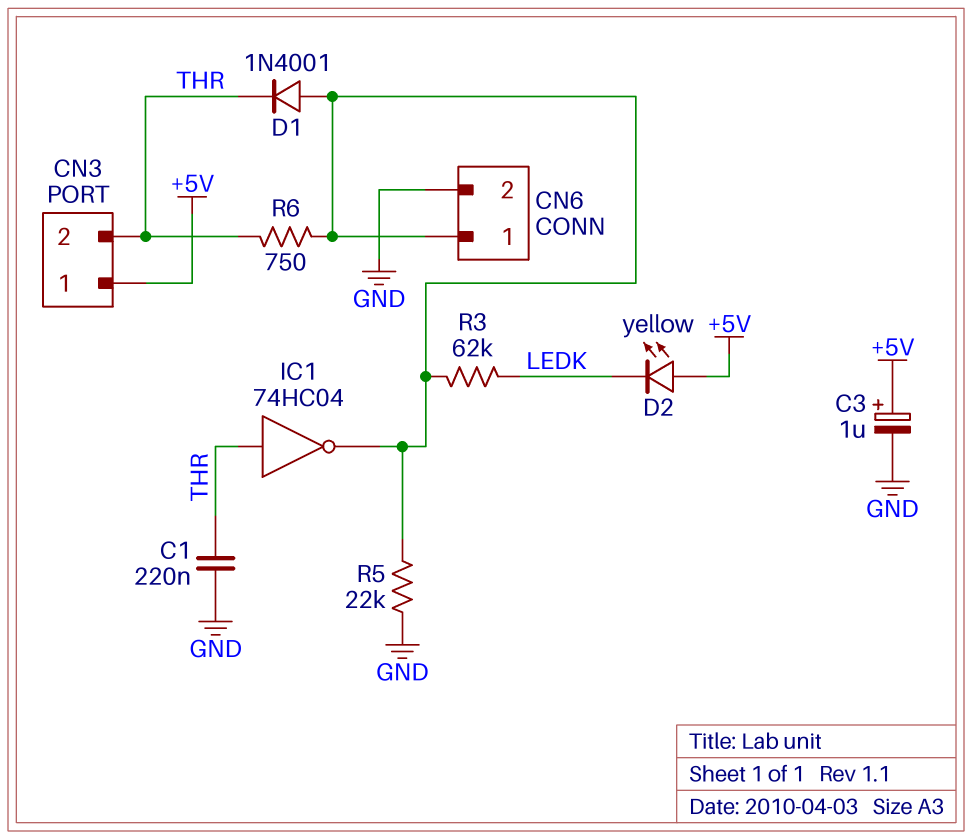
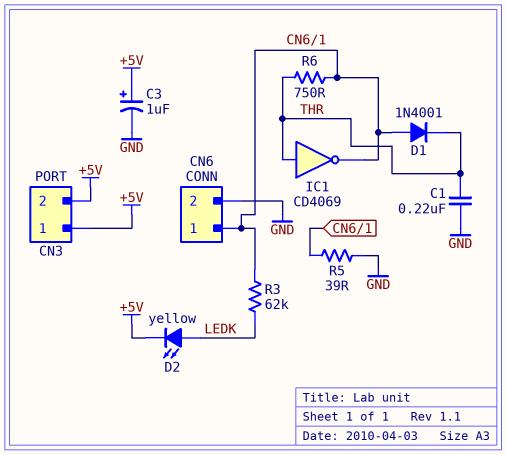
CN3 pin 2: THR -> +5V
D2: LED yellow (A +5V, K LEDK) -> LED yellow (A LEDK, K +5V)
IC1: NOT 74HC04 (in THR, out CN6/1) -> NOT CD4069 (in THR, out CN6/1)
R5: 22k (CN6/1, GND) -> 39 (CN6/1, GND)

...

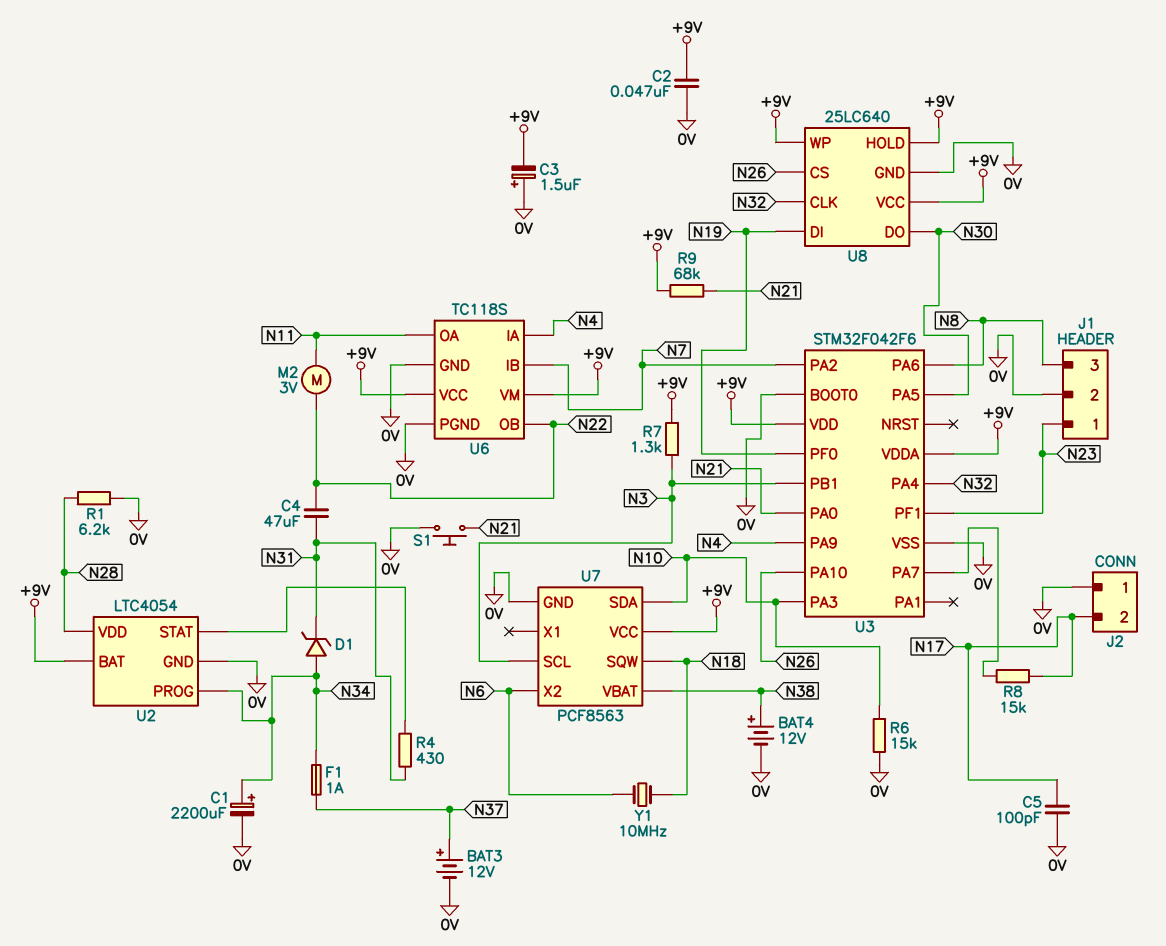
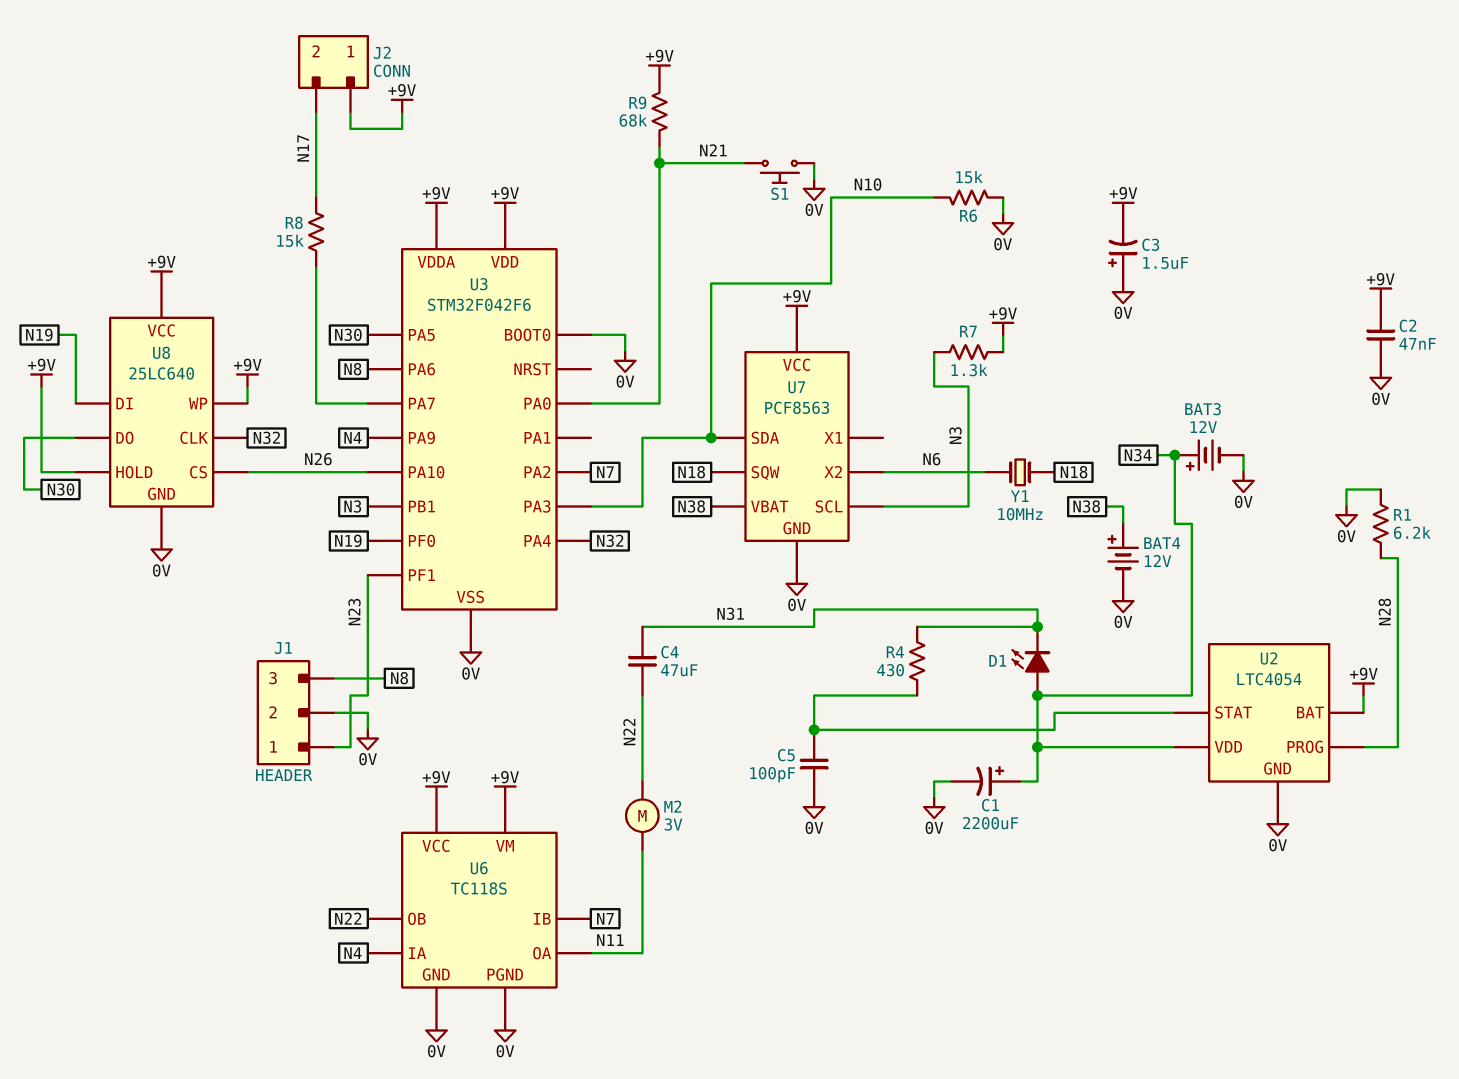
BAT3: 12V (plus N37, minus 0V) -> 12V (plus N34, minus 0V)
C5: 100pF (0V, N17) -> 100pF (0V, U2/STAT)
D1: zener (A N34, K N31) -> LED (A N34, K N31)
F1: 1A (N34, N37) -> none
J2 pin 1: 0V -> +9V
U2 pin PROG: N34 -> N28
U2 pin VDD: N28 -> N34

EXERCISE BRIEF> The lines above, starting at the one with "CN3 pin 2: THR -> +5V" and ending at the one with "R5: 22k (CN6/1, GND) -> 39 (CN6/1, GND)", are the only ones to return, exactly as written.

SOLUTION TO THIS EXERCISE>
CN3 pin 2: THR -> +5V
D2: LED yellow (A +5V, K LEDK) -> LED yellow (A LEDK, K +5V)
IC1: NOT 74HC04 (in THR, out CN6/1) -> NOT CD4069 (in THR, out CN6/1)
R5: 22k (CN6/1, GND) -> 39 (CN6/1, GND)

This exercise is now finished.